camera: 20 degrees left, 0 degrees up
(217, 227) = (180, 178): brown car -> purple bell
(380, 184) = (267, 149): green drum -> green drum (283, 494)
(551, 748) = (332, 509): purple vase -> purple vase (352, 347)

--

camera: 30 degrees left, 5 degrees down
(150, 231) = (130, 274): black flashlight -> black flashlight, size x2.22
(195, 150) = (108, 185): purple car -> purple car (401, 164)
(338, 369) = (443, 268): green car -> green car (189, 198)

* * *

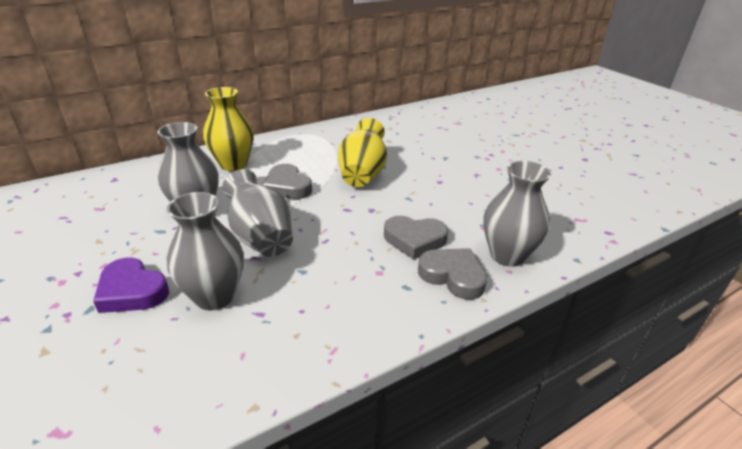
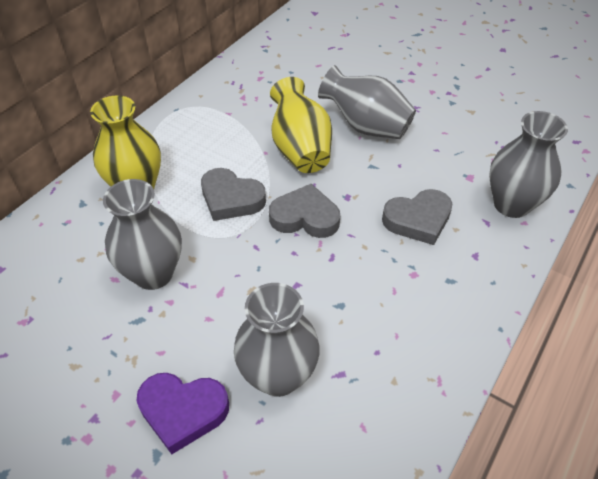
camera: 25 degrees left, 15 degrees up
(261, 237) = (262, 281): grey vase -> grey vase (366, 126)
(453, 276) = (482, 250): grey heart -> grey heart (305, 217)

AIM OF THE EXERCISE =>
Scan the listing for the string "degrees". Copy each line that has it.

RESPONSE TO THE TASK =>
camera: 20 degrees left, 0 degrees up
camera: 30 degrees left, 5 degrees down
camera: 25 degrees left, 15 degrees up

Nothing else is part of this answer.